[Saved data entries]
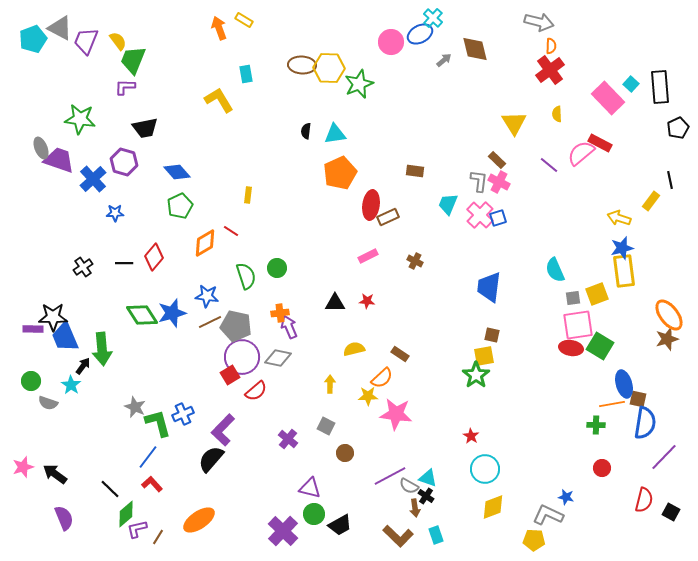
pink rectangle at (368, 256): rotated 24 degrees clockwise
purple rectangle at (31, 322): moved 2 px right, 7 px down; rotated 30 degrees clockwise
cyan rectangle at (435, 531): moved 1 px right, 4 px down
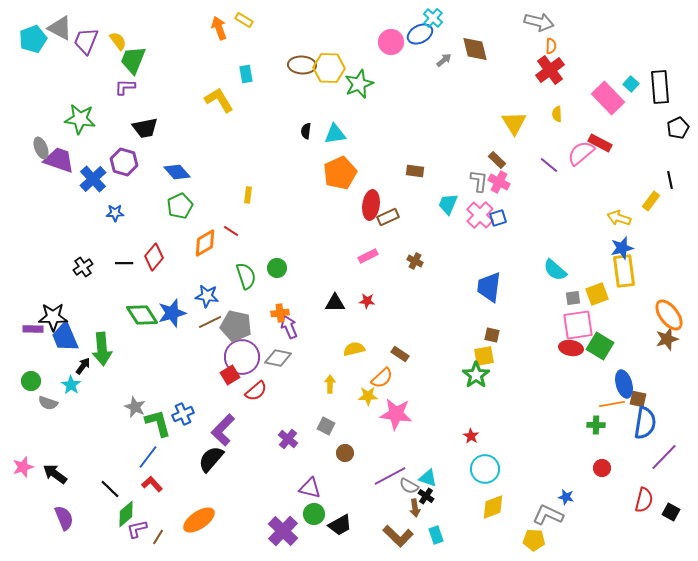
cyan semicircle at (555, 270): rotated 25 degrees counterclockwise
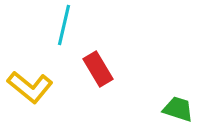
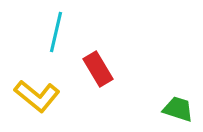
cyan line: moved 8 px left, 7 px down
yellow L-shape: moved 7 px right, 9 px down
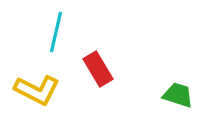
yellow L-shape: moved 6 px up; rotated 12 degrees counterclockwise
green trapezoid: moved 14 px up
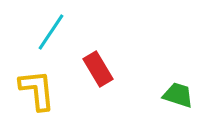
cyan line: moved 5 px left; rotated 21 degrees clockwise
yellow L-shape: rotated 123 degrees counterclockwise
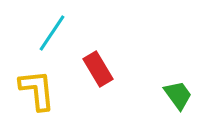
cyan line: moved 1 px right, 1 px down
green trapezoid: rotated 36 degrees clockwise
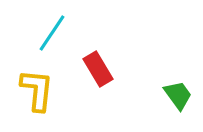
yellow L-shape: rotated 12 degrees clockwise
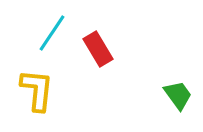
red rectangle: moved 20 px up
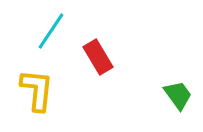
cyan line: moved 1 px left, 2 px up
red rectangle: moved 8 px down
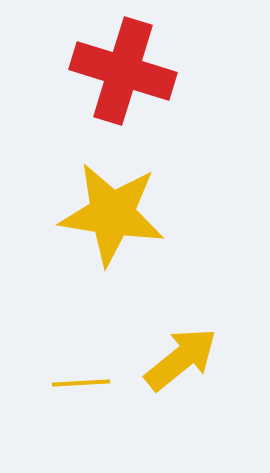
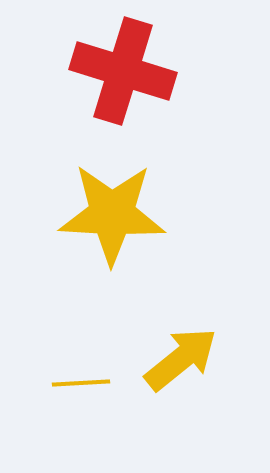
yellow star: rotated 6 degrees counterclockwise
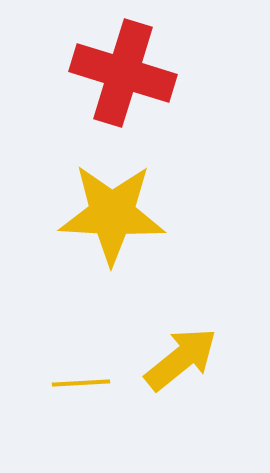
red cross: moved 2 px down
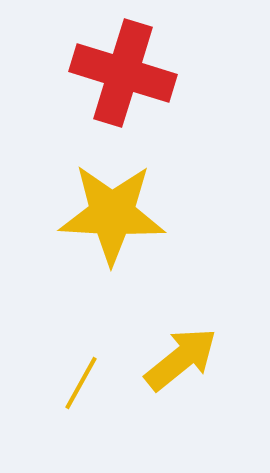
yellow line: rotated 58 degrees counterclockwise
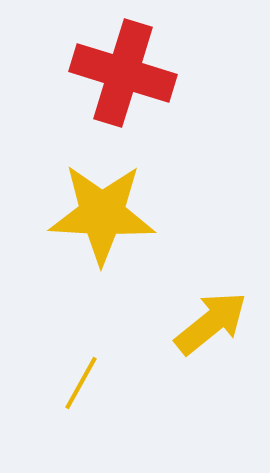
yellow star: moved 10 px left
yellow arrow: moved 30 px right, 36 px up
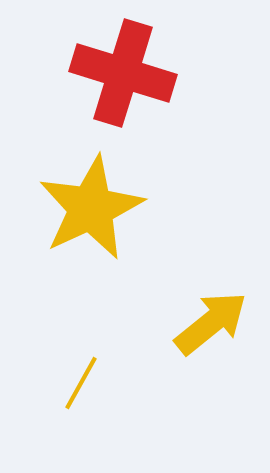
yellow star: moved 11 px left, 6 px up; rotated 28 degrees counterclockwise
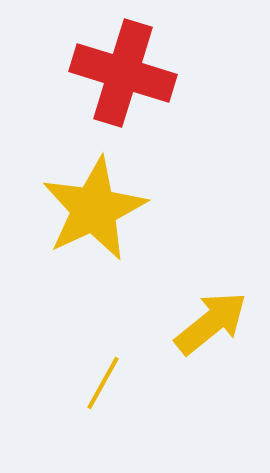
yellow star: moved 3 px right, 1 px down
yellow line: moved 22 px right
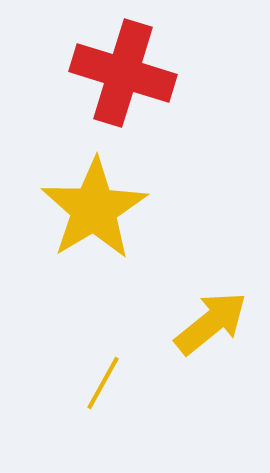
yellow star: rotated 6 degrees counterclockwise
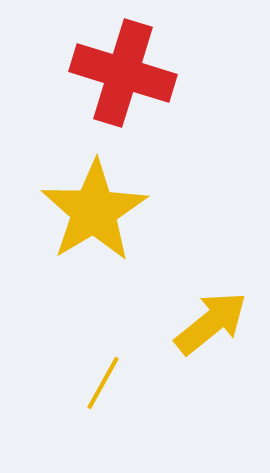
yellow star: moved 2 px down
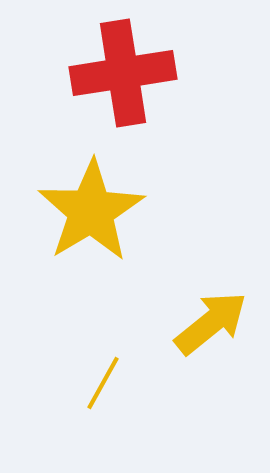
red cross: rotated 26 degrees counterclockwise
yellow star: moved 3 px left
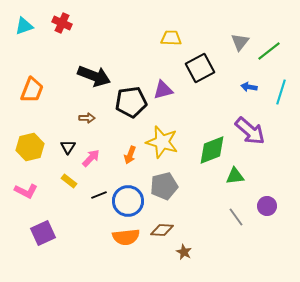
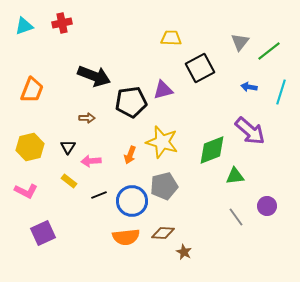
red cross: rotated 36 degrees counterclockwise
pink arrow: moved 3 px down; rotated 138 degrees counterclockwise
blue circle: moved 4 px right
brown diamond: moved 1 px right, 3 px down
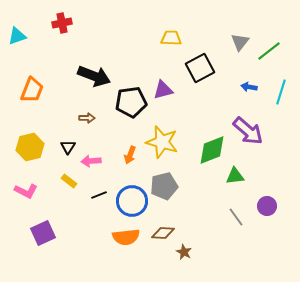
cyan triangle: moved 7 px left, 10 px down
purple arrow: moved 2 px left
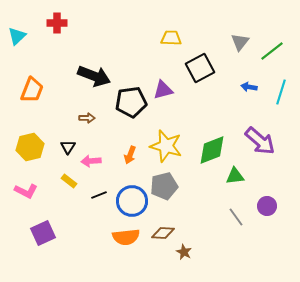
red cross: moved 5 px left; rotated 12 degrees clockwise
cyan triangle: rotated 24 degrees counterclockwise
green line: moved 3 px right
purple arrow: moved 12 px right, 10 px down
yellow star: moved 4 px right, 4 px down
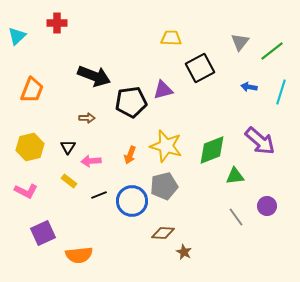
orange semicircle: moved 47 px left, 18 px down
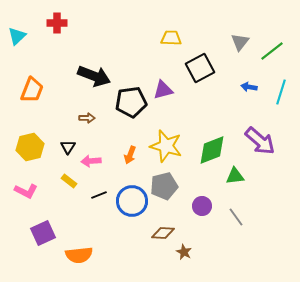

TASK OBJECTIVE
Can you change each "yellow star" in the records above to "gold star", keeping everything else the same and dropping the picture lines?

THE RESULT
pink rectangle at (368, 256): rotated 24 degrees clockwise
purple rectangle at (31, 322): moved 2 px right, 7 px down; rotated 30 degrees clockwise
cyan rectangle at (435, 531): moved 1 px right, 4 px down
cyan semicircle at (555, 270): rotated 25 degrees counterclockwise
cyan line: moved 8 px left, 7 px down
yellow L-shape: moved 7 px right, 9 px down
yellow L-shape: moved 6 px up; rotated 12 degrees counterclockwise
green trapezoid: moved 14 px up
cyan line: moved 5 px left; rotated 21 degrees clockwise
yellow L-shape: rotated 123 degrees counterclockwise
cyan line: moved 1 px right, 1 px down
green trapezoid: rotated 36 degrees clockwise
yellow L-shape: rotated 12 degrees clockwise
red rectangle: moved 20 px up
cyan line: moved 1 px left, 2 px up
red rectangle: moved 8 px down
gold star: rotated 6 degrees counterclockwise
red cross: moved 2 px down
yellow line: rotated 58 degrees counterclockwise
gold star: moved 10 px left
yellow arrow: moved 30 px right, 36 px up
gold star: moved 11 px left, 6 px up; rotated 28 degrees counterclockwise
gold star: moved 3 px right, 1 px down
yellow line: moved 22 px right
gold star: rotated 6 degrees counterclockwise
gold star: moved 2 px down
red cross: rotated 26 degrees counterclockwise
gold star: moved 3 px left
red cross: rotated 36 degrees counterclockwise
pink arrow: moved 3 px down; rotated 138 degrees counterclockwise
blue circle: moved 4 px right
brown diamond: moved 1 px right, 3 px down
cyan triangle: moved 7 px left, 10 px down
purple arrow: moved 2 px left
red cross: moved 5 px left; rotated 12 degrees clockwise
cyan triangle: rotated 24 degrees counterclockwise
green line: moved 3 px right
purple arrow: moved 12 px right, 10 px down
gold star: moved 4 px right, 4 px down
orange semicircle: moved 47 px left, 18 px down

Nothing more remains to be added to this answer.